◆ **PROMPT**: Look below for the line that contains "red eraser: 8 -> 7", and write out exactly that line and all remaining lines of the listing, omitting pictures.

◆ **SOURCE INFORMATION**:
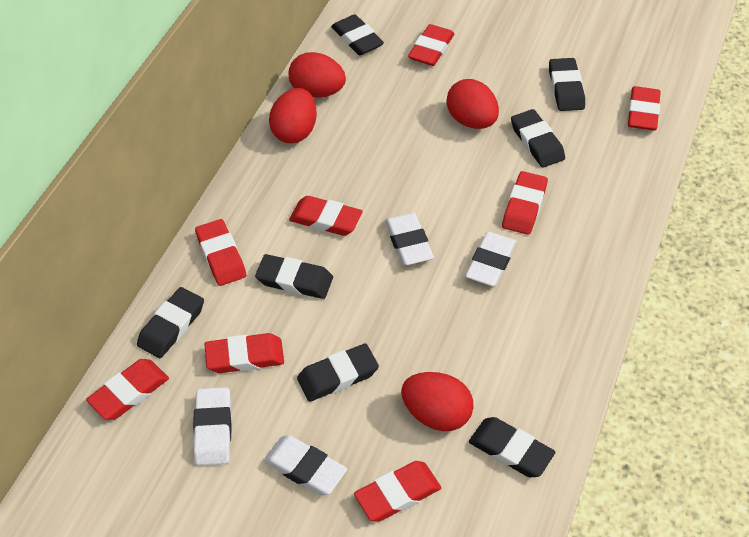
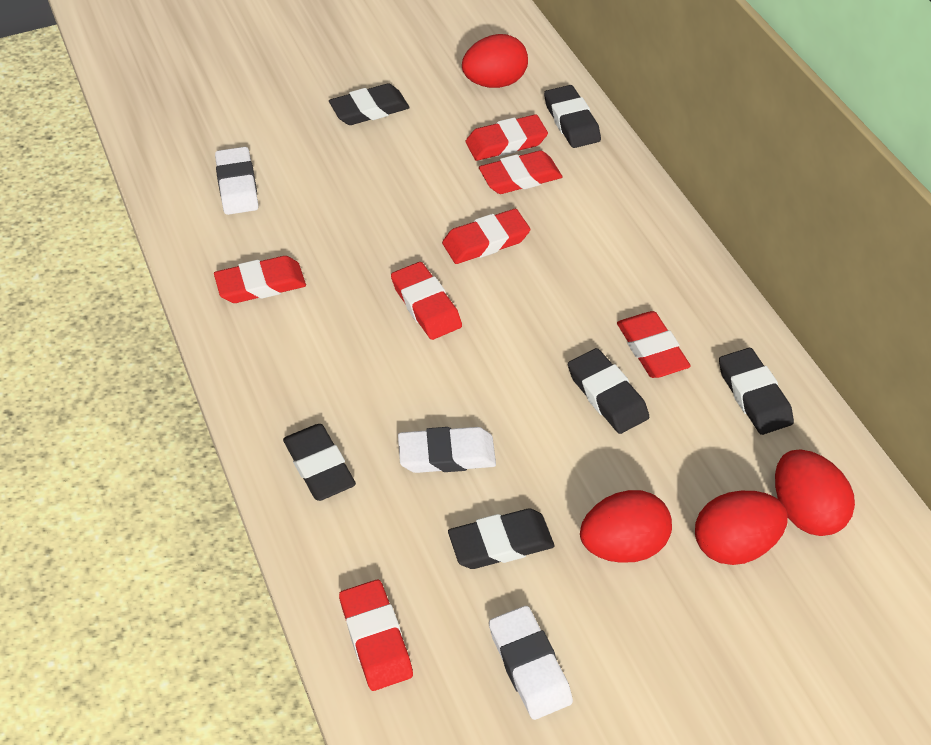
black eraser: 7 -> 6
red eraser: 8 -> 7
white eraser: 4 -> 3

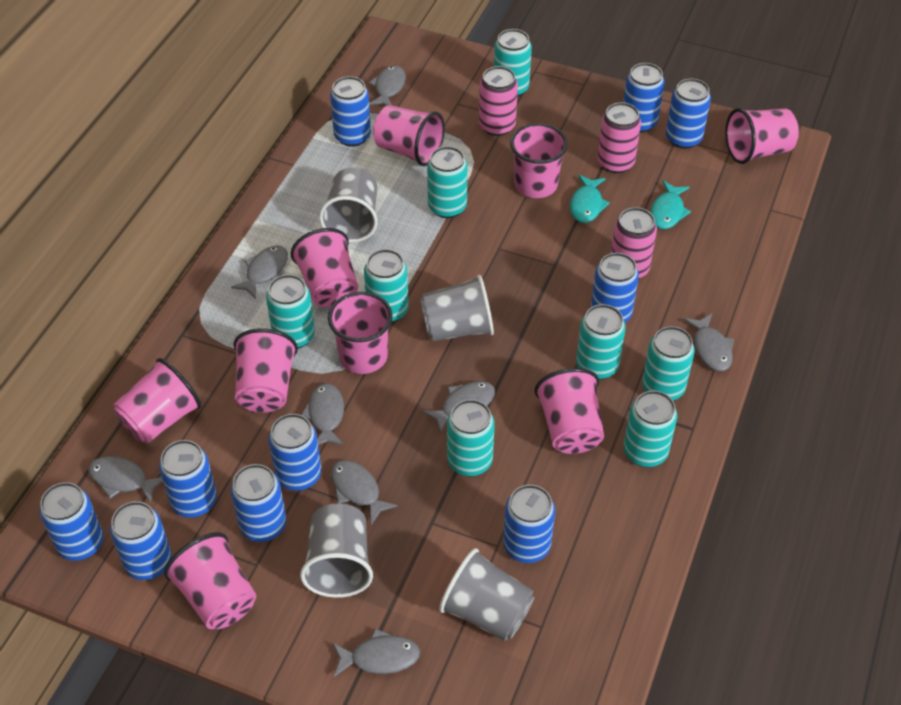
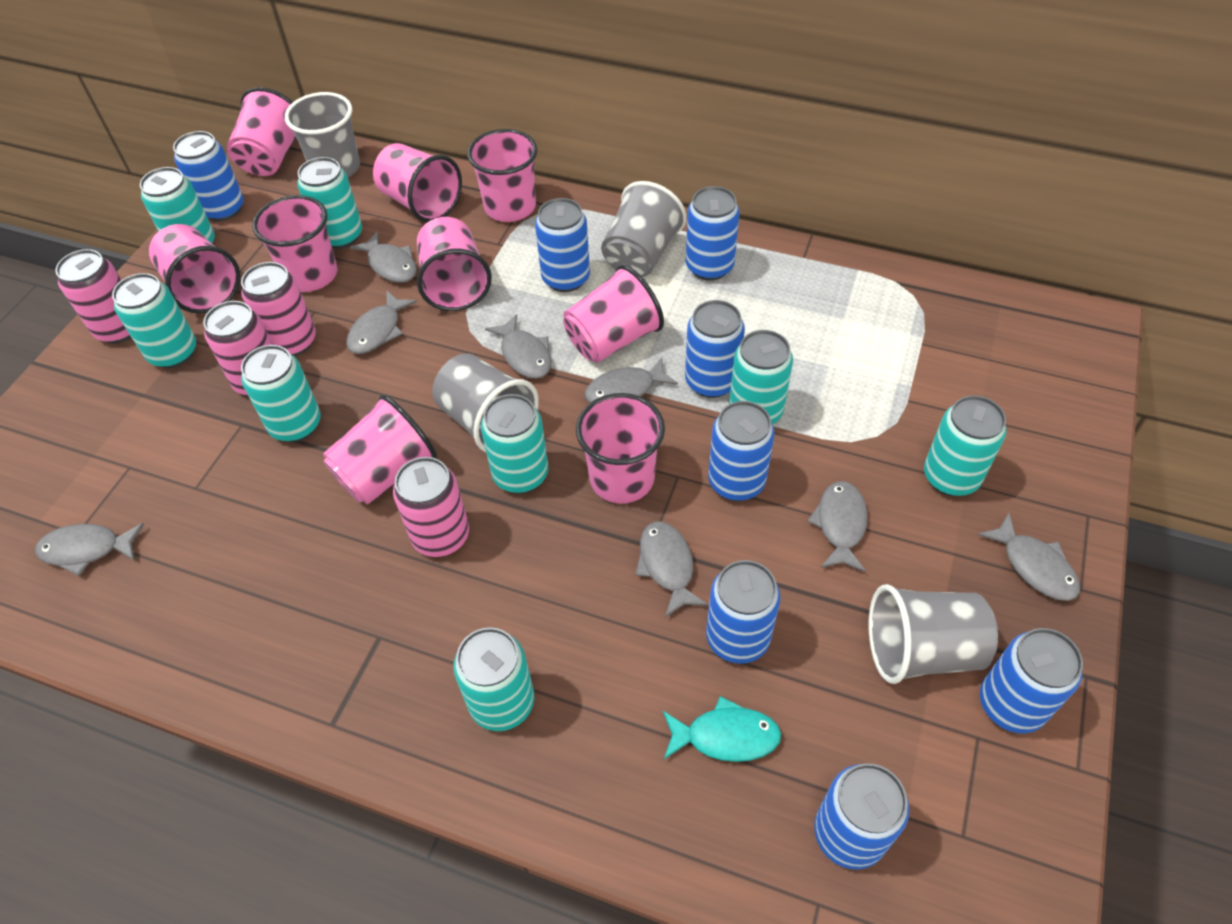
blue can: 10 -> 8
pink can: 3 -> 4
turquoise fish: 2 -> 1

◆ **YOUR SOLUTION**:
red eraser: 8 -> 7
white eraser: 4 -> 3

blue can: 10 -> 8
pink can: 3 -> 4
turquoise fish: 2 -> 1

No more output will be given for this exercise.